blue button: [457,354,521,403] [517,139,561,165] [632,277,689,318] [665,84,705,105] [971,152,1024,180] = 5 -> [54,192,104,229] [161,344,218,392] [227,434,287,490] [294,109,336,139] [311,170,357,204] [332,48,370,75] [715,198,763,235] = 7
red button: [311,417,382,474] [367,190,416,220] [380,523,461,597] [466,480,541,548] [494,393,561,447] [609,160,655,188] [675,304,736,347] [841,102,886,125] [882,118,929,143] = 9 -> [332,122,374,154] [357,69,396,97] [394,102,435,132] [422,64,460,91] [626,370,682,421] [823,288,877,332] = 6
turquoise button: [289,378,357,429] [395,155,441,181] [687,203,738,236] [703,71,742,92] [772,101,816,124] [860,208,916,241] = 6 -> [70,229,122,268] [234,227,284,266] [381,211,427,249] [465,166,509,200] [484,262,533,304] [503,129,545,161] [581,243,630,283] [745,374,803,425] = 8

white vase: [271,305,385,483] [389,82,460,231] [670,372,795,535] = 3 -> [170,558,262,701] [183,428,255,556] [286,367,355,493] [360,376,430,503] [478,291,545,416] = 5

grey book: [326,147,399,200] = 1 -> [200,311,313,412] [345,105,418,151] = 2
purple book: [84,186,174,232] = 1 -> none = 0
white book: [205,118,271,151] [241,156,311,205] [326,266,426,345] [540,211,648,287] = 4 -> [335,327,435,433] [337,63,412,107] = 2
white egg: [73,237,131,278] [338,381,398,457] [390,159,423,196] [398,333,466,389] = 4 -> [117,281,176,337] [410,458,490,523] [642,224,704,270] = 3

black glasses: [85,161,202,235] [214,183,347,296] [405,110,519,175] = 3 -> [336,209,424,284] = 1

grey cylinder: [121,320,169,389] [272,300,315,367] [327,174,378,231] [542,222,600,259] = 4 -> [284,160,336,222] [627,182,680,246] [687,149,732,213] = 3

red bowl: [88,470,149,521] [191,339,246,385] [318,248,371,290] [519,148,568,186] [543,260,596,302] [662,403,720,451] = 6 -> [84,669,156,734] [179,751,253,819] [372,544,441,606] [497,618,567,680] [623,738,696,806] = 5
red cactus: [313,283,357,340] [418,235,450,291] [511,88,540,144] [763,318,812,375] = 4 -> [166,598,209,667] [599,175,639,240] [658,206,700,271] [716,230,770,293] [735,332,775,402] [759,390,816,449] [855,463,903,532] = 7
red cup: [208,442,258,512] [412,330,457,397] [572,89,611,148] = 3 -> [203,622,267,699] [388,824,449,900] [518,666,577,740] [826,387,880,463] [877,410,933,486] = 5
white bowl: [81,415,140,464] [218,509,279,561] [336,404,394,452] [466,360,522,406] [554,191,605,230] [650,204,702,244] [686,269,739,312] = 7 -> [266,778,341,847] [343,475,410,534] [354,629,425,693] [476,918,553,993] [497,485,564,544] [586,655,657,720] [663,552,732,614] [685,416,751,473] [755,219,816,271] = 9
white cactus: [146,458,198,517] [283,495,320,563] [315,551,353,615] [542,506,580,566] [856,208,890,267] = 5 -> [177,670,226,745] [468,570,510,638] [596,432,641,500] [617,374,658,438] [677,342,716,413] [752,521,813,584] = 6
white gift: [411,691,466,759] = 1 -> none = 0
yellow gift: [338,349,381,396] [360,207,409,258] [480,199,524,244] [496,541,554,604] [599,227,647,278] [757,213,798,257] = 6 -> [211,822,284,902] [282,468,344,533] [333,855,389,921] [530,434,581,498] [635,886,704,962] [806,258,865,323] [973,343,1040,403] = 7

::::::::::

▶ [TASK DIRECTIONS] Repeat the data exactly. Leave nothing out.

▶ [RESULT OF THE EXERCISE]
blue button: [457,354,521,403] [517,139,561,165] [632,277,689,318] [665,84,705,105] [971,152,1024,180] = 5 -> [54,192,104,229] [161,344,218,392] [227,434,287,490] [294,109,336,139] [311,170,357,204] [332,48,370,75] [715,198,763,235] = 7
red button: [311,417,382,474] [367,190,416,220] [380,523,461,597] [466,480,541,548] [494,393,561,447] [609,160,655,188] [675,304,736,347] [841,102,886,125] [882,118,929,143] = 9 -> [332,122,374,154] [357,69,396,97] [394,102,435,132] [422,64,460,91] [626,370,682,421] [823,288,877,332] = 6
turquoise button: [289,378,357,429] [395,155,441,181] [687,203,738,236] [703,71,742,92] [772,101,816,124] [860,208,916,241] = 6 -> [70,229,122,268] [234,227,284,266] [381,211,427,249] [465,166,509,200] [484,262,533,304] [503,129,545,161] [581,243,630,283] [745,374,803,425] = 8

white vase: [271,305,385,483] [389,82,460,231] [670,372,795,535] = 3 -> [170,558,262,701] [183,428,255,556] [286,367,355,493] [360,376,430,503] [478,291,545,416] = 5

grey book: [326,147,399,200] = 1 -> [200,311,313,412] [345,105,418,151] = 2
purple book: [84,186,174,232] = 1 -> none = 0
white book: [205,118,271,151] [241,156,311,205] [326,266,426,345] [540,211,648,287] = 4 -> [335,327,435,433] [337,63,412,107] = 2
white egg: [73,237,131,278] [338,381,398,457] [390,159,423,196] [398,333,466,389] = 4 -> [117,281,176,337] [410,458,490,523] [642,224,704,270] = 3

black glasses: [85,161,202,235] [214,183,347,296] [405,110,519,175] = 3 -> [336,209,424,284] = 1

grey cylinder: [121,320,169,389] [272,300,315,367] [327,174,378,231] [542,222,600,259] = 4 -> [284,160,336,222] [627,182,680,246] [687,149,732,213] = 3

red bowl: [88,470,149,521] [191,339,246,385] [318,248,371,290] [519,148,568,186] [543,260,596,302] [662,403,720,451] = 6 -> [84,669,156,734] [179,751,253,819] [372,544,441,606] [497,618,567,680] [623,738,696,806] = 5
red cactus: [313,283,357,340] [418,235,450,291] [511,88,540,144] [763,318,812,375] = 4 -> [166,598,209,667] [599,175,639,240] [658,206,700,271] [716,230,770,293] [735,332,775,402] [759,390,816,449] [855,463,903,532] = 7
red cup: [208,442,258,512] [412,330,457,397] [572,89,611,148] = 3 -> [203,622,267,699] [388,824,449,900] [518,666,577,740] [826,387,880,463] [877,410,933,486] = 5
white bowl: [81,415,140,464] [218,509,279,561] [336,404,394,452] [466,360,522,406] [554,191,605,230] [650,204,702,244] [686,269,739,312] = 7 -> [266,778,341,847] [343,475,410,534] [354,629,425,693] [476,918,553,993] [497,485,564,544] [586,655,657,720] [663,552,732,614] [685,416,751,473] [755,219,816,271] = 9
white cactus: [146,458,198,517] [283,495,320,563] [315,551,353,615] [542,506,580,566] [856,208,890,267] = 5 -> [177,670,226,745] [468,570,510,638] [596,432,641,500] [617,374,658,438] [677,342,716,413] [752,521,813,584] = 6
white gift: [411,691,466,759] = 1 -> none = 0
yellow gift: [338,349,381,396] [360,207,409,258] [480,199,524,244] [496,541,554,604] [599,227,647,278] [757,213,798,257] = 6 -> [211,822,284,902] [282,468,344,533] [333,855,389,921] [530,434,581,498] [635,886,704,962] [806,258,865,323] [973,343,1040,403] = 7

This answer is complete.